Problem statement
Please return every line in the following data that includes the string "SHAPE".

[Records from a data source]
════════════════════

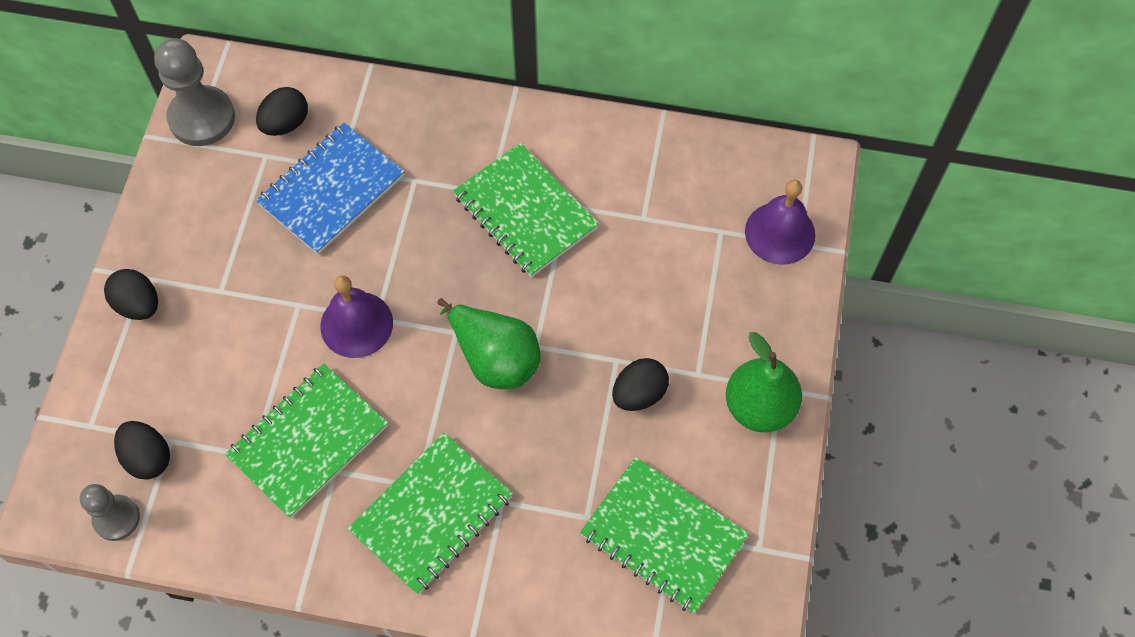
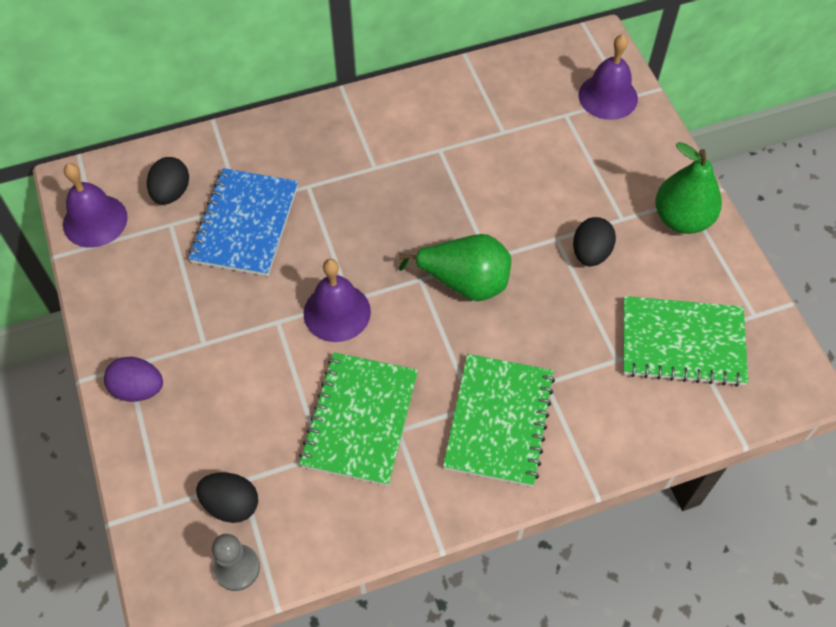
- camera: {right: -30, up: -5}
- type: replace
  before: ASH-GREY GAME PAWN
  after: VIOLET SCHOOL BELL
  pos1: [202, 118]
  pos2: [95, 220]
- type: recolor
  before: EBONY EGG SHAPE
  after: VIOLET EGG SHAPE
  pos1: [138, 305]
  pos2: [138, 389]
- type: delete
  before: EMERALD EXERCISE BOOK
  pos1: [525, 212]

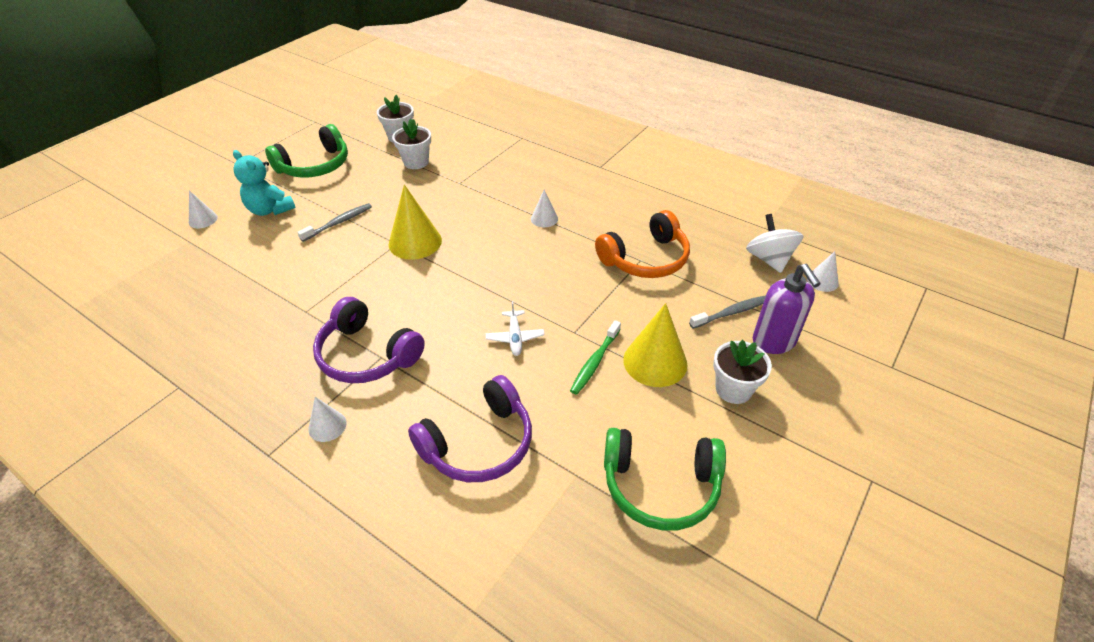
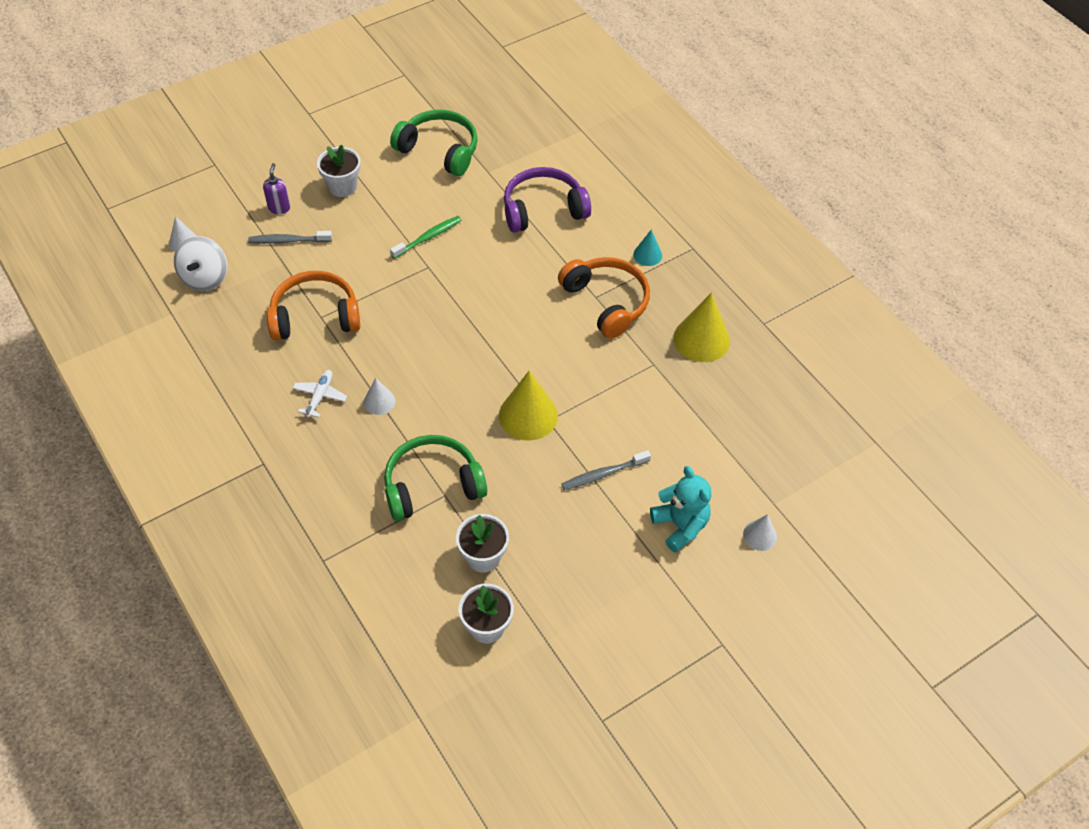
- camera: {right: -160, up: 10}
- type: resize
  before: VIOLET PUMP BOTTLE
  pos1: [774, 342]
  pos2: [279, 208]
  scale: 0.58
- type: move
  before: SNOW-WHITE AEROPLANE
  pos1: [515, 337]
  pos2: [320, 396]
- type: move
  before: EMERALD HEADPHONES
  pos1: [315, 165]
  pos2: [432, 485]
- type: recolor
  before: VIOLET HEADPHONES
  after: ORANGE HEADPHONES
  pos1: [367, 355]
  pos2: [606, 302]
- type: recolor
  before: SNOW-WHITE CONE
  after: TURQUOISE CONE
  pos1: [327, 426]
  pos2: [647, 255]
- type: move
  before: GOLDEN CONE
  pos1: [655, 362]
  pos2: [701, 339]

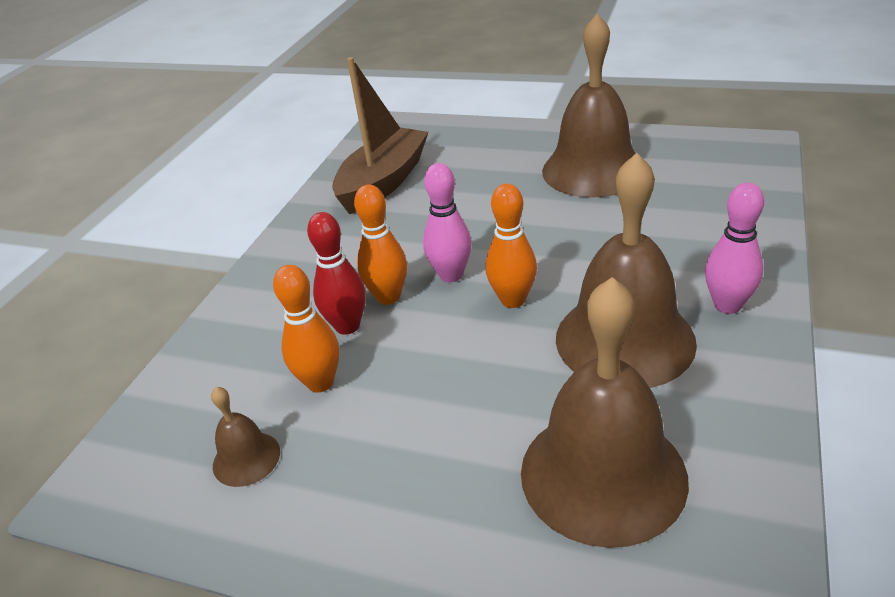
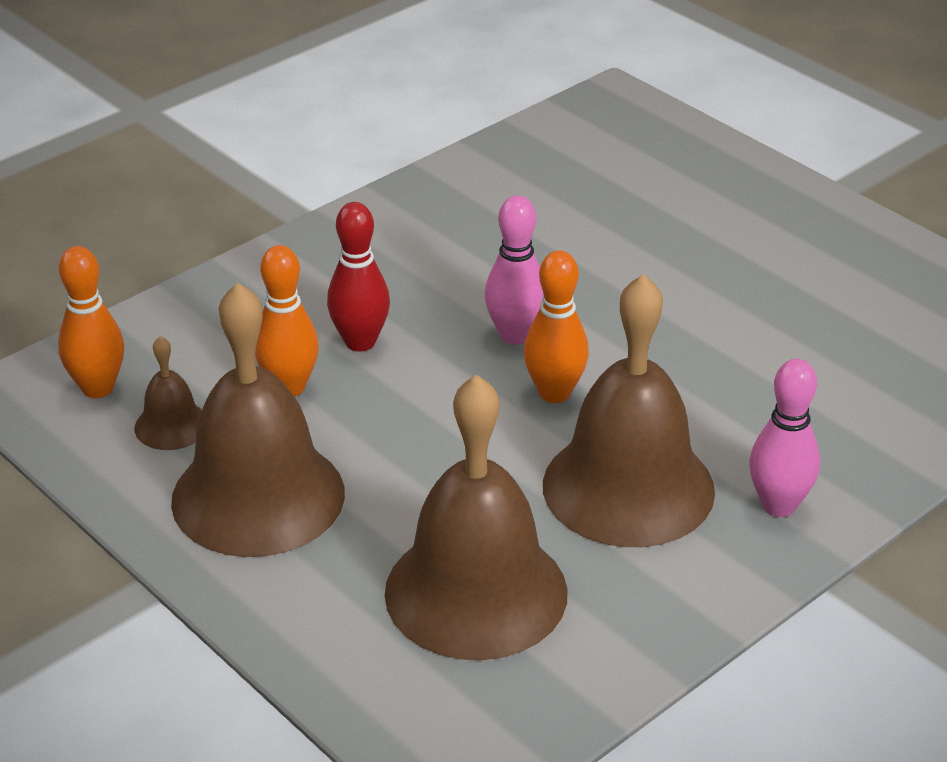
- camera: {right: 25, up: 0}
- type: move
  before: ORANGE TENPIN
  pos1: [388, 297]
  pos2: [97, 388]
- type: move
  before: BROWN SCHOOL BELL
  pos1: [593, 170]
  pos2: [258, 496]
- type: delete
  before: BROWN TOY BOAT
  pos1: [383, 182]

════════════════════

Output for this exercise
  before: EBONY EGG SHAPE
  after: VIOLET EGG SHAPE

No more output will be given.